- GOAL OF THE EXERCISE
From the entries below, count the lines holding the word "plus" and give nothing but the number.

########

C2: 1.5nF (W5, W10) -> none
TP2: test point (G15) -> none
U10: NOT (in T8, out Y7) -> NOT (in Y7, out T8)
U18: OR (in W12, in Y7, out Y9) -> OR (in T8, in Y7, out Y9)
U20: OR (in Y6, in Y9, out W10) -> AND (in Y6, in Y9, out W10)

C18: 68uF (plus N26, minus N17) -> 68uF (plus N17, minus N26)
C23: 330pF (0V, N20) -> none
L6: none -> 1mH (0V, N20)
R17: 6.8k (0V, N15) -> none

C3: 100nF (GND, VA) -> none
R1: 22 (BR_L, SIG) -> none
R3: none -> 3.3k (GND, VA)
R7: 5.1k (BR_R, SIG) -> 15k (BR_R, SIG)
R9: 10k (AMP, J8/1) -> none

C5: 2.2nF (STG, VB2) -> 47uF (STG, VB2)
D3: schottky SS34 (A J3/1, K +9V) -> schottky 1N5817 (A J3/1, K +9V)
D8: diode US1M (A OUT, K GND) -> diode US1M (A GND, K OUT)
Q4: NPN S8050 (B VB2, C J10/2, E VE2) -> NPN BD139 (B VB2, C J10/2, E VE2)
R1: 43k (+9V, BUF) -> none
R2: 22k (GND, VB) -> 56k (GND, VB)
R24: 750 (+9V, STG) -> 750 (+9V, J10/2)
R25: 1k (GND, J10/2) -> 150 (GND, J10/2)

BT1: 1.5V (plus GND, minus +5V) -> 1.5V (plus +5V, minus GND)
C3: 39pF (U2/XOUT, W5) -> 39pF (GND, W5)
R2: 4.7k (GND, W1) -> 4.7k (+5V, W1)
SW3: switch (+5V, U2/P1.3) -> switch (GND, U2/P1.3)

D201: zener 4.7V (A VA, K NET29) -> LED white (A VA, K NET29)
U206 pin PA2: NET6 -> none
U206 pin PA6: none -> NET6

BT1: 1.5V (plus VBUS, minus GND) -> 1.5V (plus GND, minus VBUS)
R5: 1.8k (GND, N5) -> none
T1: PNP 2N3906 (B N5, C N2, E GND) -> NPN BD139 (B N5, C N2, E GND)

########

- TASK RESPONSE
3